Exercise requirements:
Start at the line with "IC101: NOT 74HC04" in the records below, stop at the line with "D106: schottky SS34 (A LED, K VIN) -> none", and return every line in that span exactly, the two end lines included.

Records for this exercise:
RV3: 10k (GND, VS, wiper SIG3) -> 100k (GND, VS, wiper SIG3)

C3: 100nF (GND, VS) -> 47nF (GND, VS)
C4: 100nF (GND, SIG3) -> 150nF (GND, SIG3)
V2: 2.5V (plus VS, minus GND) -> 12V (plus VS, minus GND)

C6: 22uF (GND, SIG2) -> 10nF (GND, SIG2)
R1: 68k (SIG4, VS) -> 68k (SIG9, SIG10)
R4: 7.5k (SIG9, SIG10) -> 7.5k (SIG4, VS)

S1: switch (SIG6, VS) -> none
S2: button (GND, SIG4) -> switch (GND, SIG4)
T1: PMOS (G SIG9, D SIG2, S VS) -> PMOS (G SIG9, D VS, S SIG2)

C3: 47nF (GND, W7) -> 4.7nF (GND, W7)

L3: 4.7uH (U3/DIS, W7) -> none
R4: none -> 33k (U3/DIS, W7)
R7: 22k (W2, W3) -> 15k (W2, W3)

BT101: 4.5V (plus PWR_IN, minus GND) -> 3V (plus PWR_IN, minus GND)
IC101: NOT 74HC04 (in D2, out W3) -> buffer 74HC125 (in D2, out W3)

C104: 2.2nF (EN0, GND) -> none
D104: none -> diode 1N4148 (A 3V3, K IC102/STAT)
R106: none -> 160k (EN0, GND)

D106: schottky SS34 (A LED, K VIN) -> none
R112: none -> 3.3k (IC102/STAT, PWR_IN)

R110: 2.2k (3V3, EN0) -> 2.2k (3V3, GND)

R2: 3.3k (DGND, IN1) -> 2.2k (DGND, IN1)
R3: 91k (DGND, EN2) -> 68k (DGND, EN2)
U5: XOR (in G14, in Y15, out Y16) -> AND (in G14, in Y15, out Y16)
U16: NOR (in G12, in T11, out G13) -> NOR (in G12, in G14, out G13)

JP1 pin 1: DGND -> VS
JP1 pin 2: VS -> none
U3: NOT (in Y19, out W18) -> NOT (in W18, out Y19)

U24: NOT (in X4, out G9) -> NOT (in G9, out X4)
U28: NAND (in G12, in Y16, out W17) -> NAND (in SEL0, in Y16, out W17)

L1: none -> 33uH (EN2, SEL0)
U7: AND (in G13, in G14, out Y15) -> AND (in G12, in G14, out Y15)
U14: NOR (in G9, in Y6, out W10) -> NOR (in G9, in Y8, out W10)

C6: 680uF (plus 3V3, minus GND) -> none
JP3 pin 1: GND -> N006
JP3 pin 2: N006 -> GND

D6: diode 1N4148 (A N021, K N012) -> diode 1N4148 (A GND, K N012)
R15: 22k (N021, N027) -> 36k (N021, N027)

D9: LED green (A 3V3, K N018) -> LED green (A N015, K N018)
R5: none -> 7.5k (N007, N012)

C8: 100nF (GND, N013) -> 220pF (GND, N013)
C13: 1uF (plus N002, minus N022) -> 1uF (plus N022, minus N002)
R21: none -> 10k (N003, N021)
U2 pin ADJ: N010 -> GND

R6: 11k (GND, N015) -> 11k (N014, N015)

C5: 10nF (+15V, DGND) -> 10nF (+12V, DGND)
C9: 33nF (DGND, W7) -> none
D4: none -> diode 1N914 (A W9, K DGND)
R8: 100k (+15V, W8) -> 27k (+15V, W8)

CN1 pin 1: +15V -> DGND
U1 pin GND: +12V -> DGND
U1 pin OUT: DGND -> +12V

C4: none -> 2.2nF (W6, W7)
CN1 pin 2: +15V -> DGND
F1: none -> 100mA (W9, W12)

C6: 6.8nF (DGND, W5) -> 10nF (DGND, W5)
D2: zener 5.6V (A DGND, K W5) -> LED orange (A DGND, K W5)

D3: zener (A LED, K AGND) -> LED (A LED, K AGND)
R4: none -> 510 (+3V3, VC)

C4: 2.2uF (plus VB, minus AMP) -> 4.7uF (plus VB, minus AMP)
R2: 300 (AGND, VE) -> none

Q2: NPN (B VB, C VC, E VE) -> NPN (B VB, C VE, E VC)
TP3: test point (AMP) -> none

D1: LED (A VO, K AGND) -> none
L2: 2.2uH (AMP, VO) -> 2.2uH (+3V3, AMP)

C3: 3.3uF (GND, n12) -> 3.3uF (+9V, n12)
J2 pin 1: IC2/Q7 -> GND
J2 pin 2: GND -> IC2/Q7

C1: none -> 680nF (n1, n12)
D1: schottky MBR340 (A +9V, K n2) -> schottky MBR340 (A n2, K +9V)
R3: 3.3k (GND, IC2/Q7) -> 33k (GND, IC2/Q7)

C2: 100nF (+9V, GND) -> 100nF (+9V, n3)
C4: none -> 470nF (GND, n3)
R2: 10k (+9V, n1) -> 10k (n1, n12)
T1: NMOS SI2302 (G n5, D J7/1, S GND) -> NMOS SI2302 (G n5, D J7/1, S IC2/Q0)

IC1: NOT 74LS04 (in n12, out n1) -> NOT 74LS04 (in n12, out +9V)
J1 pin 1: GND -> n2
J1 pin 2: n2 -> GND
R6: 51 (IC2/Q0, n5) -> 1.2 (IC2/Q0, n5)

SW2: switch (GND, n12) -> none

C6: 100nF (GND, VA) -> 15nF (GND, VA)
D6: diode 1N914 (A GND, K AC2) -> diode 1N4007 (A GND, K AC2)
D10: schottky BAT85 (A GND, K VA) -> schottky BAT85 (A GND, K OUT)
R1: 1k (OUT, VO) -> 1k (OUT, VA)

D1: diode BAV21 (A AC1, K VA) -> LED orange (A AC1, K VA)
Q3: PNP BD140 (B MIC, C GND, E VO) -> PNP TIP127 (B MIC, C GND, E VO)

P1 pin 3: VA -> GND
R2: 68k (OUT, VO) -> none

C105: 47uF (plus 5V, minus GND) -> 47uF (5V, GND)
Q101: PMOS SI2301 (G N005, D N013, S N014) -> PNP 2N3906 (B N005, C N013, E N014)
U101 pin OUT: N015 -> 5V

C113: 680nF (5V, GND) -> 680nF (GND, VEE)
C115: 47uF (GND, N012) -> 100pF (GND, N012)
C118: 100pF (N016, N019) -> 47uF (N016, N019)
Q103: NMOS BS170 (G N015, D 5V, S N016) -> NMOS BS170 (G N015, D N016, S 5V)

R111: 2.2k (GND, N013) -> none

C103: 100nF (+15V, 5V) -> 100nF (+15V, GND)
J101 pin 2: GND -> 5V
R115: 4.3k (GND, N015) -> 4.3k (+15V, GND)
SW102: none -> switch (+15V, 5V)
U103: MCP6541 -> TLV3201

Solution for this problem:
IC101: NOT 74HC04 (in D2, out W3) -> buffer 74HC125 (in D2, out W3)

C104: 2.2nF (EN0, GND) -> none
D104: none -> diode 1N4148 (A 3V3, K IC102/STAT)
R106: none -> 160k (EN0, GND)

D106: schottky SS34 (A LED, K VIN) -> none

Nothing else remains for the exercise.